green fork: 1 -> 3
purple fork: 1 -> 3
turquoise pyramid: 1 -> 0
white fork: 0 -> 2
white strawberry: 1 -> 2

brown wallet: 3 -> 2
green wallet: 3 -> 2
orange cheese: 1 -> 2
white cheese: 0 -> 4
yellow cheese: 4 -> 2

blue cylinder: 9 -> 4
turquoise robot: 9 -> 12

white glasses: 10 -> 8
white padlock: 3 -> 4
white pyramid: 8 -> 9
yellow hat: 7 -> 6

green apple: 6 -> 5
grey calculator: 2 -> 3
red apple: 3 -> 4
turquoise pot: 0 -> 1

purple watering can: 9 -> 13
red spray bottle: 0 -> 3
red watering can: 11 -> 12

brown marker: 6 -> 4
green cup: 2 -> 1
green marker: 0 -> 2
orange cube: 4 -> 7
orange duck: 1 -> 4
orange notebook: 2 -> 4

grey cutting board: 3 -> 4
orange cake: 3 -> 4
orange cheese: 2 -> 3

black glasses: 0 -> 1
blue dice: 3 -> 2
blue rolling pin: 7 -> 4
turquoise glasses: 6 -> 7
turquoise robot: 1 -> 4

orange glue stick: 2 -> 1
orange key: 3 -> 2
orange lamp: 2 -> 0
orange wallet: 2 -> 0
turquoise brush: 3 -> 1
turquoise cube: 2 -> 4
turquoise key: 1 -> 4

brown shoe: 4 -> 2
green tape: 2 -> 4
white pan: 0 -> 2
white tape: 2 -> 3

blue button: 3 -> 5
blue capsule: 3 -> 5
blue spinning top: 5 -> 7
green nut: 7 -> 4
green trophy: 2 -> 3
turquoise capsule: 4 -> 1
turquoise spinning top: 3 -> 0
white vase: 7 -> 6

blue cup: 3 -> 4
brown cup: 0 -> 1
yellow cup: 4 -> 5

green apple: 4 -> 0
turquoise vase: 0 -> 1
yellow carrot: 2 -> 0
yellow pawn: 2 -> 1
************
**Exercise description**
Your answer should reproduce each line of the listing that holds the word "turquoise".

**Response to the exercise**
turquoise pyramid: 1 -> 0
turquoise robot: 9 -> 12
turquoise pot: 0 -> 1
turquoise glasses: 6 -> 7
turquoise robot: 1 -> 4
turquoise brush: 3 -> 1
turquoise cube: 2 -> 4
turquoise key: 1 -> 4
turquoise capsule: 4 -> 1
turquoise spinning top: 3 -> 0
turquoise vase: 0 -> 1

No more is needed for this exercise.